[Spatial object tracking data]

++++++++++++++++++++

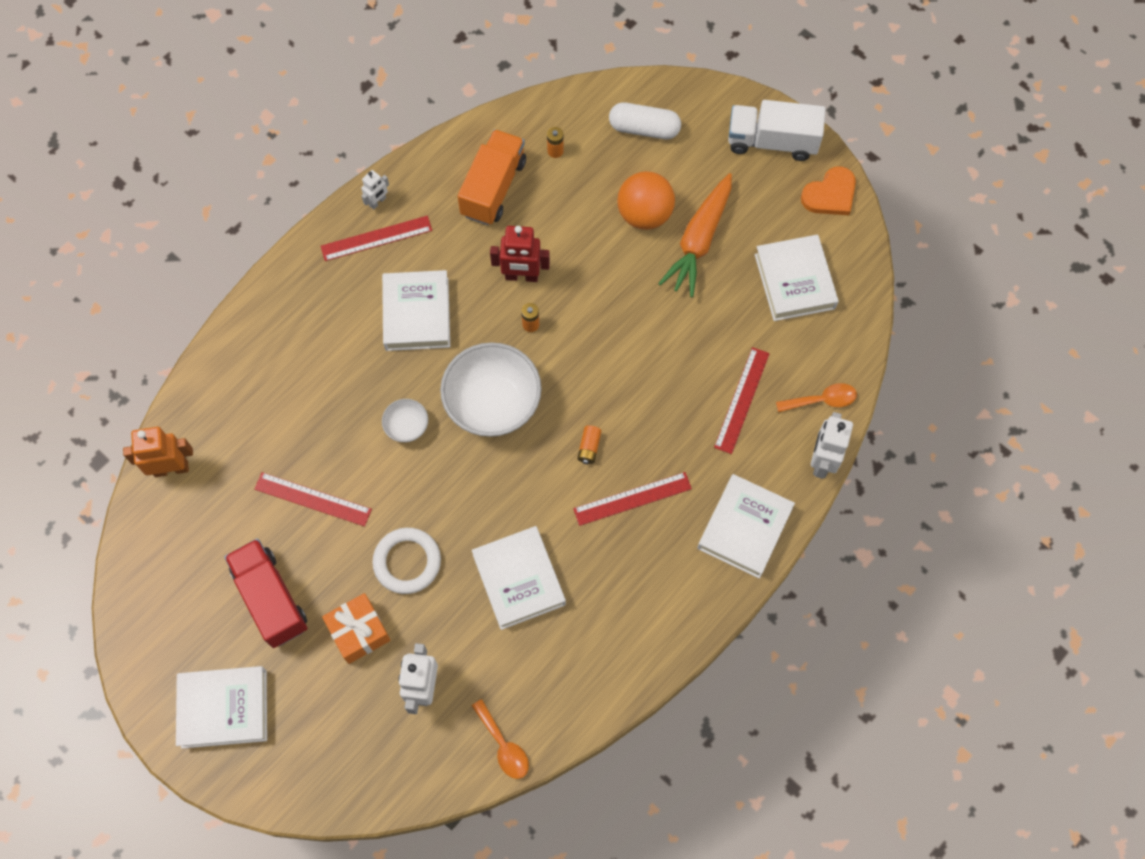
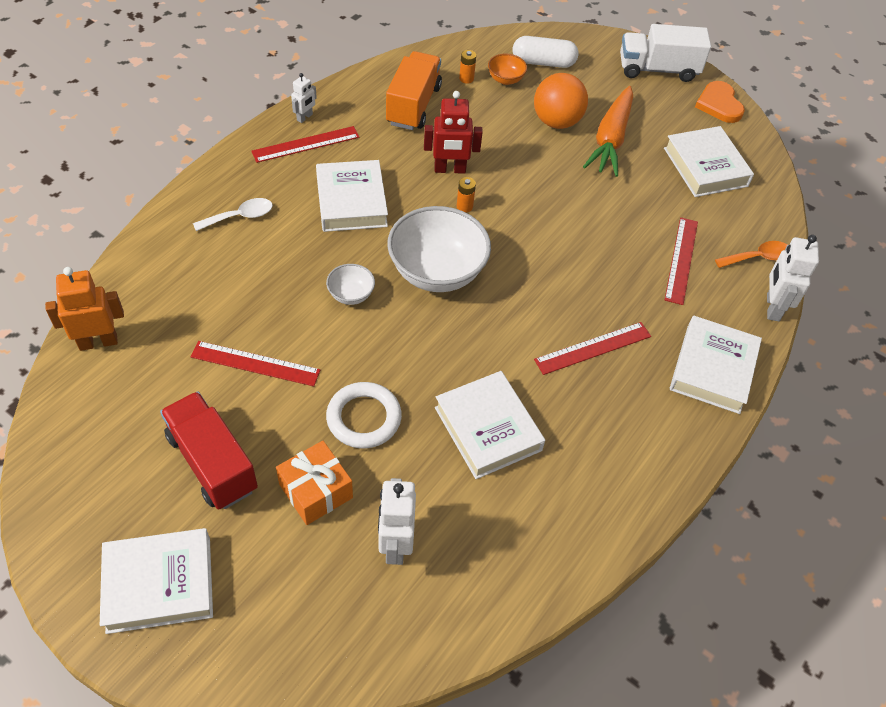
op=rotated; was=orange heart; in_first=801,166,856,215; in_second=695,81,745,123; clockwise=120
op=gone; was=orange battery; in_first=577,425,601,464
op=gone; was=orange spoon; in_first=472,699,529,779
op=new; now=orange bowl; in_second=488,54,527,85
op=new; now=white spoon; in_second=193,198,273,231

++++++++++++++++++++

> _Exercise prompt_
Return the full set of lines above word for word and with no pictures.

> _Answer box_
op=rotated; was=orange heart; in_first=801,166,856,215; in_second=695,81,745,123; clockwise=120
op=gone; was=orange battery; in_first=577,425,601,464
op=gone; was=orange spoon; in_first=472,699,529,779
op=new; now=orange bowl; in_second=488,54,527,85
op=new; now=white spoon; in_second=193,198,273,231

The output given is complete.